--- Given data Enclosed Below ---

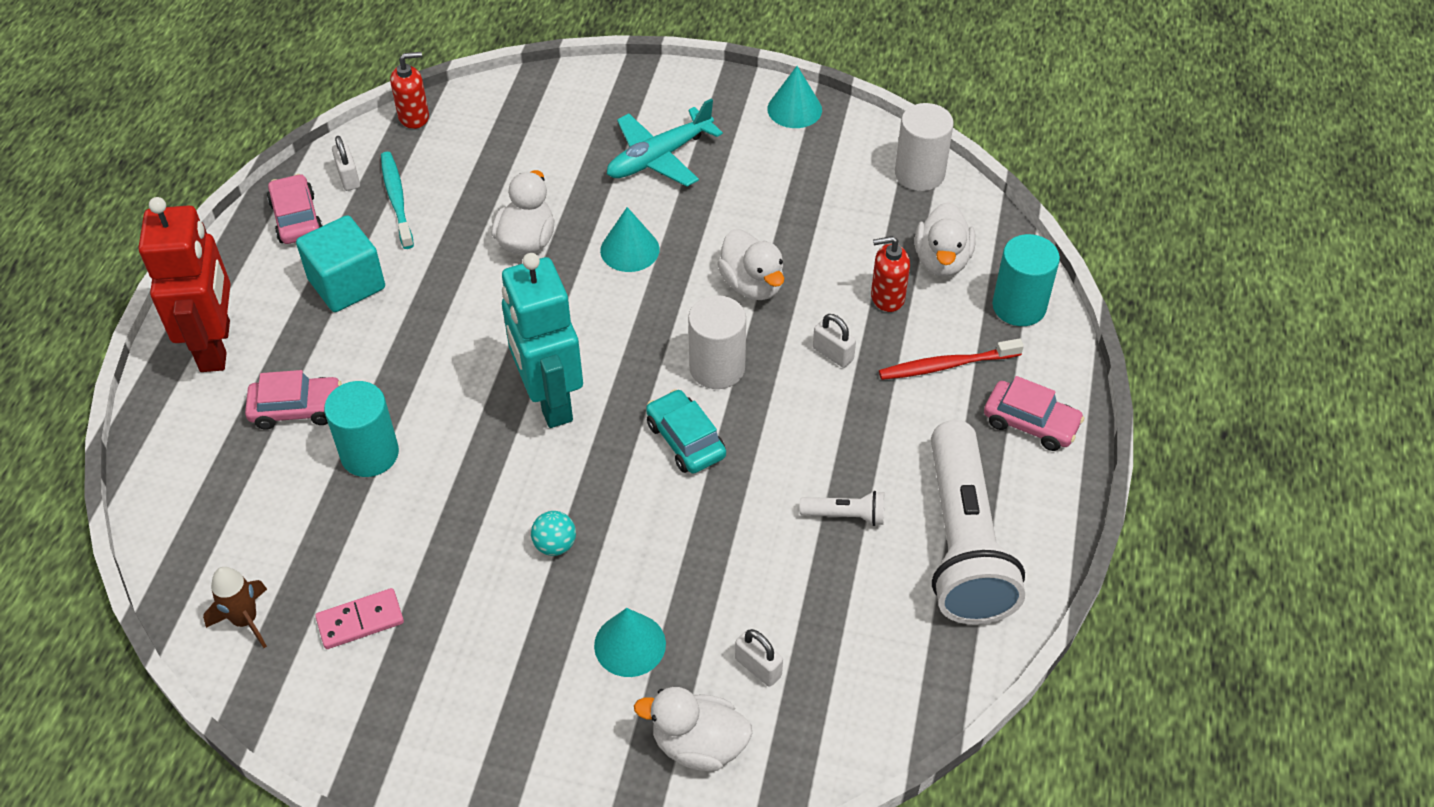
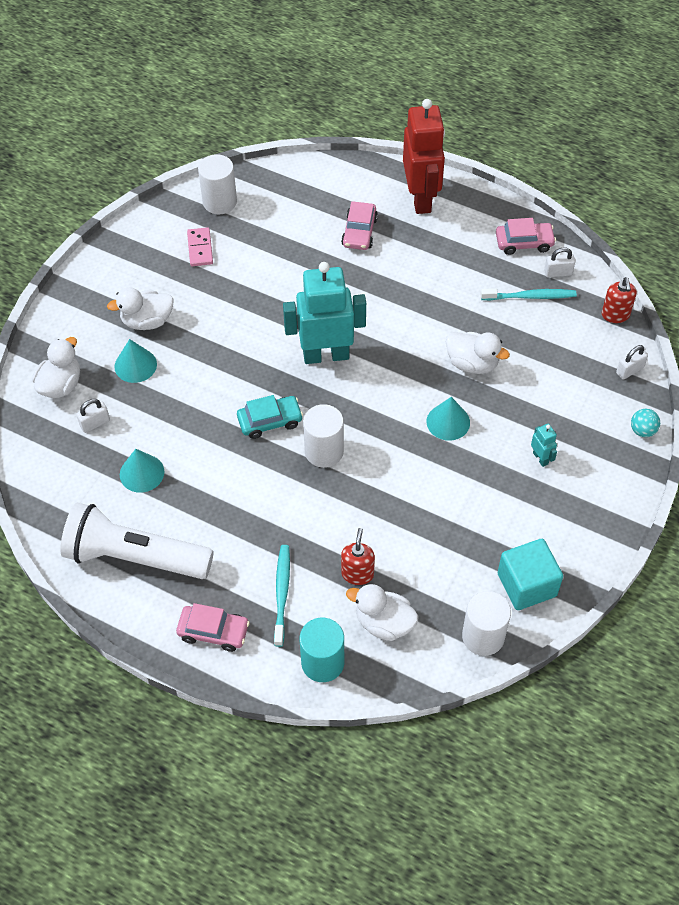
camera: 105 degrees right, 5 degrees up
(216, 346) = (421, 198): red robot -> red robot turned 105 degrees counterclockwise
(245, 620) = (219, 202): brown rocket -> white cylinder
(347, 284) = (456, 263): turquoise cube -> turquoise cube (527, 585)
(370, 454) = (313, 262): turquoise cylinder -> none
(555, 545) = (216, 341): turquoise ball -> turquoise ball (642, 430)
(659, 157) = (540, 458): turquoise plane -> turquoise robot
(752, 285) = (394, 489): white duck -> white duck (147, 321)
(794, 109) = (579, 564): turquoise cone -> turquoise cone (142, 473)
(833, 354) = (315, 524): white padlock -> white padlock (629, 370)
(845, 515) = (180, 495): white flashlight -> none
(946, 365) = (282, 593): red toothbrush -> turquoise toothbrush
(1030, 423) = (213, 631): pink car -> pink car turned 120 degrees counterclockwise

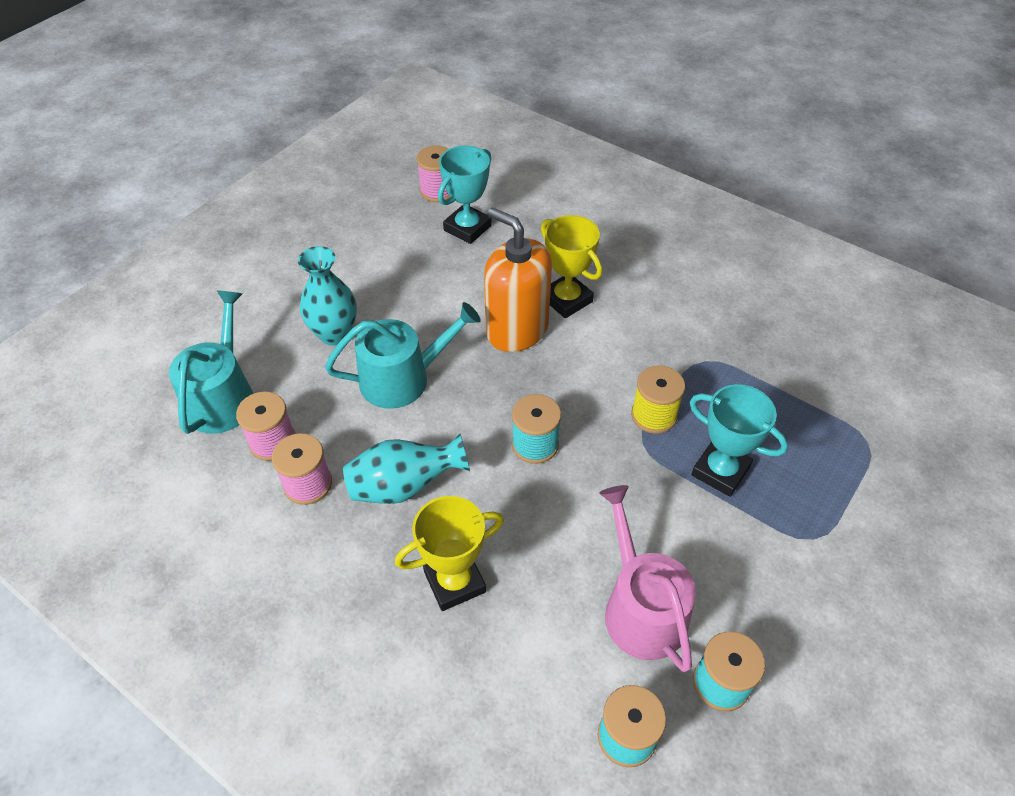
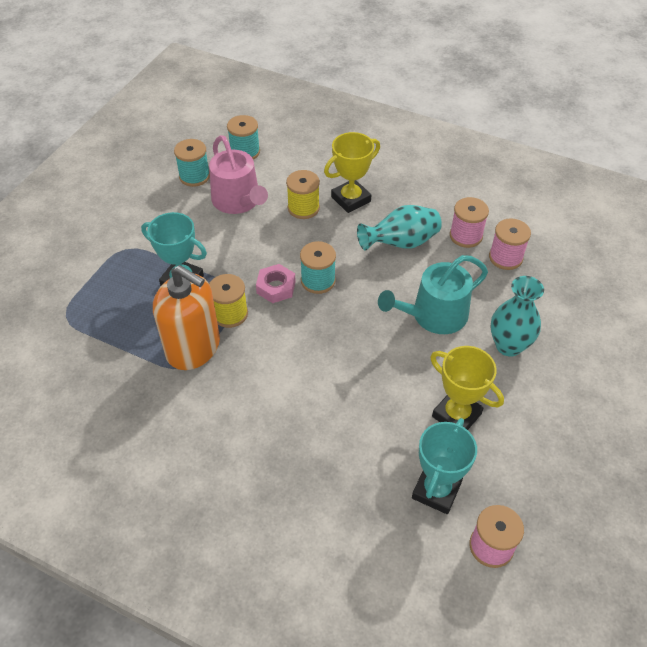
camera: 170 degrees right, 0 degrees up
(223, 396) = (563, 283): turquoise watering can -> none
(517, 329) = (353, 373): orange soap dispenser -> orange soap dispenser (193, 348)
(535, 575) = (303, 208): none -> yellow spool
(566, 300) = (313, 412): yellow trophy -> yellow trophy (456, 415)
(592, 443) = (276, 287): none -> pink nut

--- End of Enclosed Given data ---

Word for word, return the lines from the one holding "(566, 300) = (313, 412): yellow" through the end of the entries above.

Answer:
(566, 300) = (313, 412): yellow trophy -> yellow trophy (456, 415)
(592, 443) = (276, 287): none -> pink nut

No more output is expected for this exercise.